(Beginning of Data for the task)
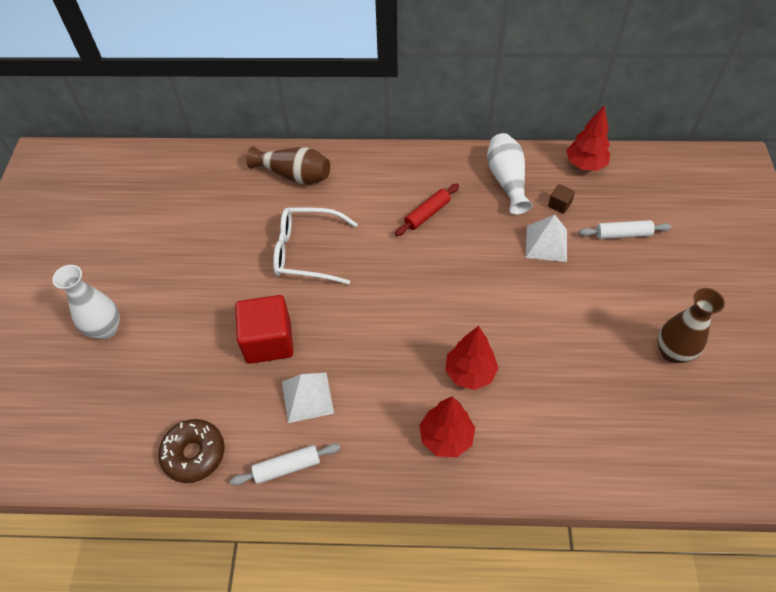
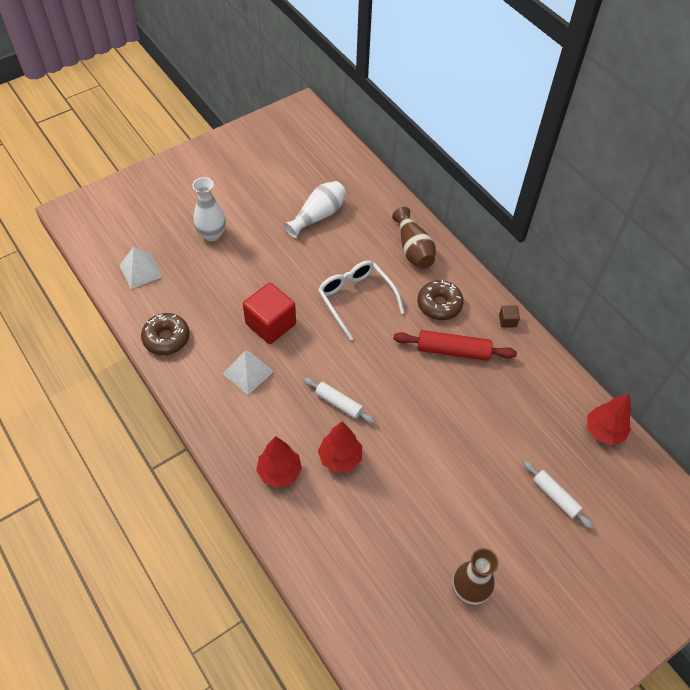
camera: 50 degrees right, 0 degrees up
(287, 467) = (193, 393): white rolling pin -> white rolling pin (339, 403)
(371, 193) = (439, 304): none -> brown donut
(427, 214) = (453, 350): red rolling pin -> red rolling pin, size x1.51
(506, 180) = (534, 384): white vase -> white vase (318, 216)
(546, 243) = (496, 446): white pyramid -> white pyramid (140, 271)
(559, 205) = (543, 434): brown cube -> brown cube (507, 321)

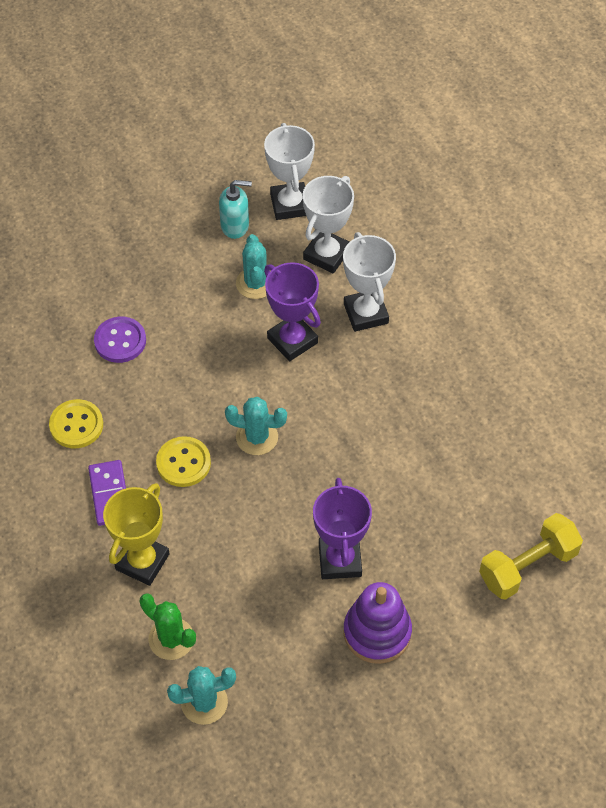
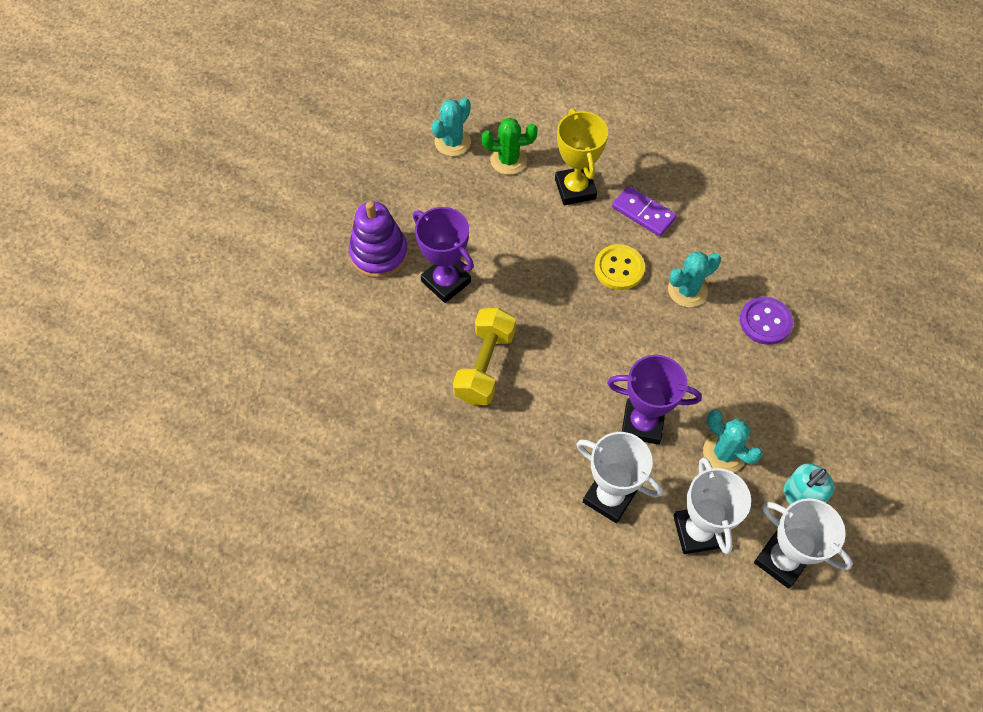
camera: 140 degrees right, 5 degrees up
(76, 425) = (719, 240): yellow button -> none
(257, 437) = (588, 324): turquoise cactus -> turquoise cactus (687, 290)
(528, 566) = (305, 374): yellow dumbbell -> yellow dumbbell (484, 366)

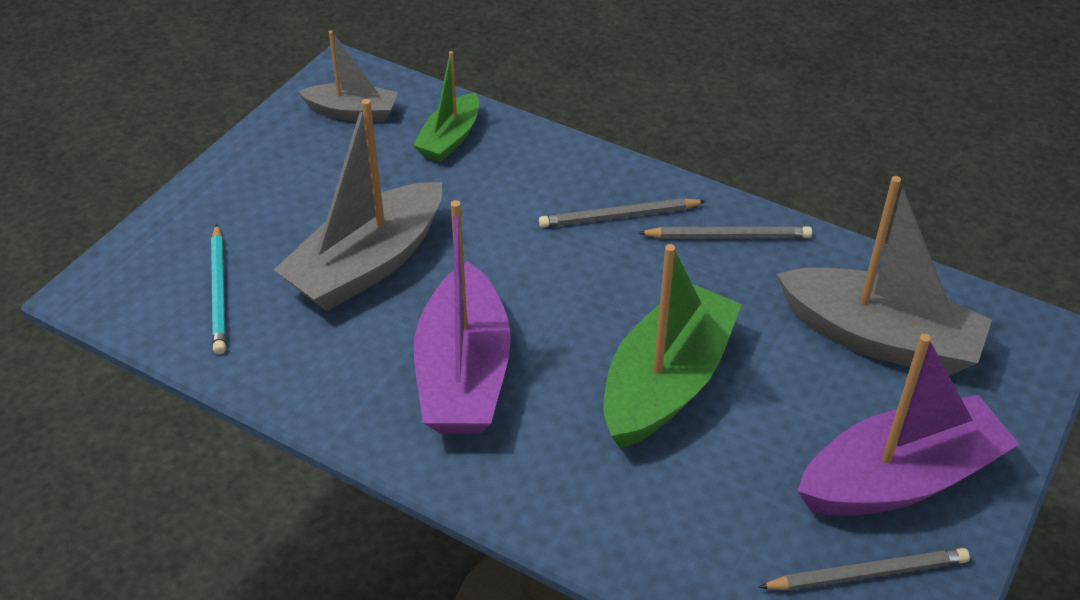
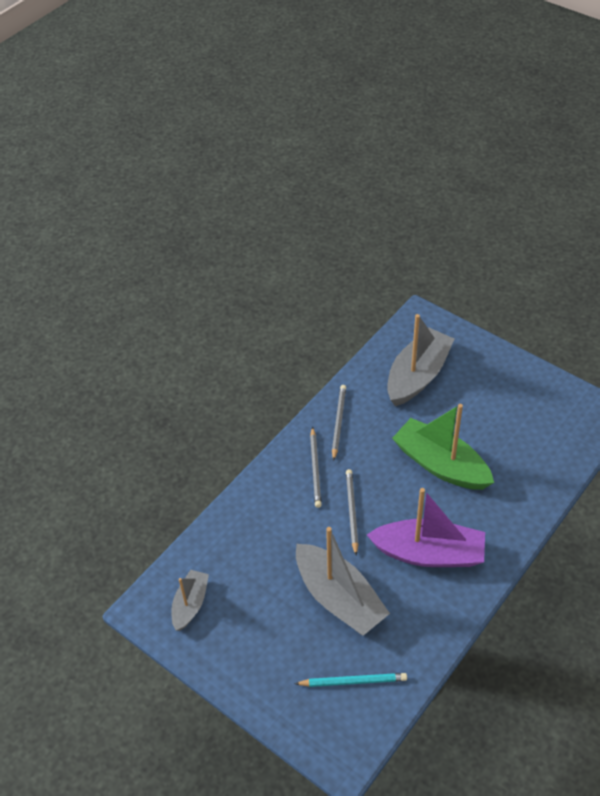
camera: 80 degrees left, 5 degrees up
(450, 139) = (230, 548): green boat -> none
(867, 573) = (552, 409): grey pencil -> grey pencil (351, 511)
(900, 479) = (502, 387): purple boat -> none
(End of Data for the task)
Copy out, exactly and without pictures, each line from the one containing "(257, 437) = (588, 324): turquoise" through the final line of the entries, both ends included.

(257, 437) = (588, 324): turquoise cactus -> turquoise cactus (687, 290)
(528, 566) = (305, 374): yellow dumbbell -> yellow dumbbell (484, 366)

camera: 80 degrees left, 5 degrees up
(450, 139) = (230, 548): green boat -> none
(867, 573) = (552, 409): grey pencil -> grey pencil (351, 511)
(900, 479) = (502, 387): purple boat -> none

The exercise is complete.